_Work instructions_. Tally the lines below containing the word "none" and give that total alone.

Stored items from a collection:
--- START ---
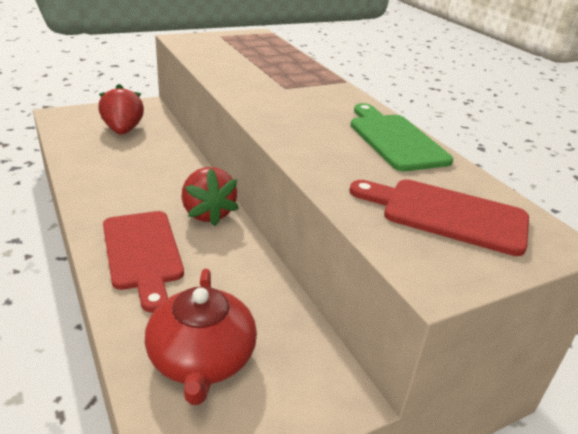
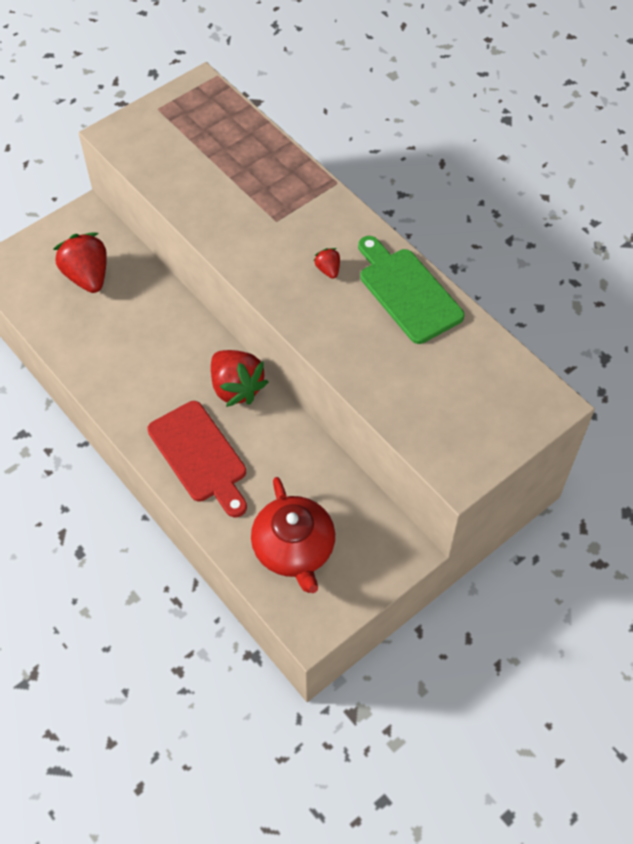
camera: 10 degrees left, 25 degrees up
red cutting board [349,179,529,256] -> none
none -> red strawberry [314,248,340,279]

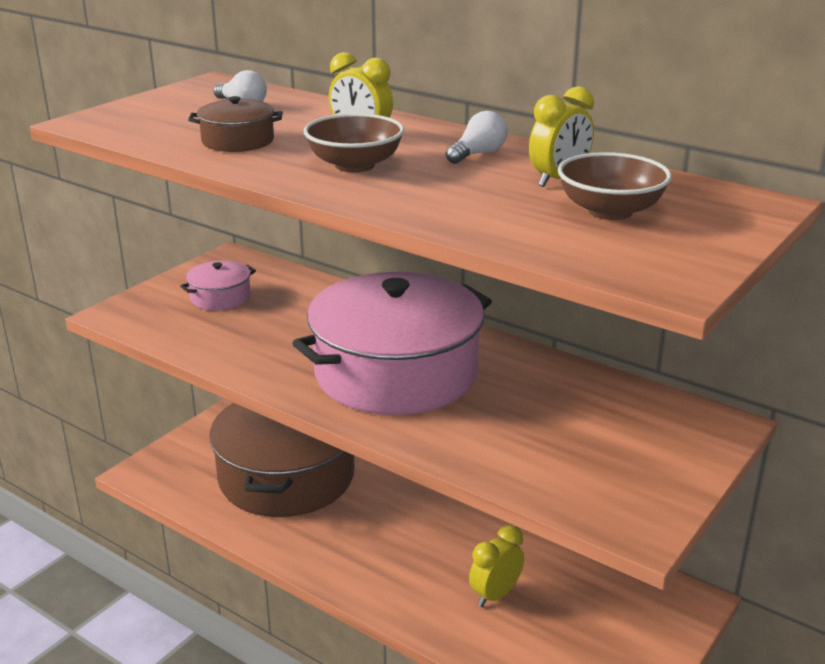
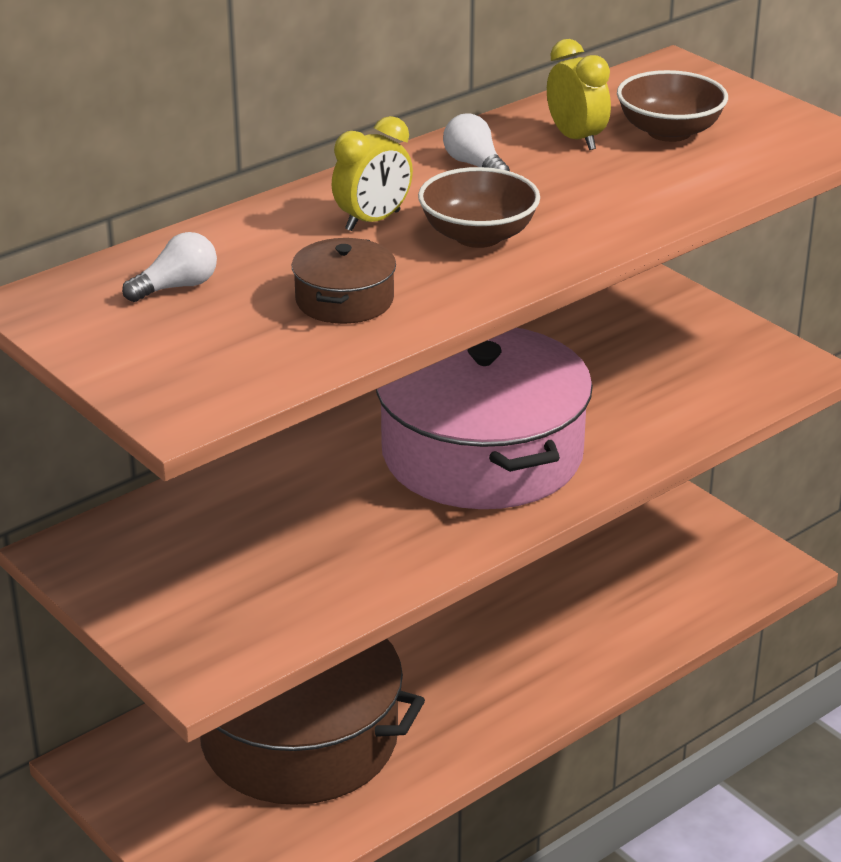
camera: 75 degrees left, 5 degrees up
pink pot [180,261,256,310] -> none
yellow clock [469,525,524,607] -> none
--- END ---
_Solution below_. 4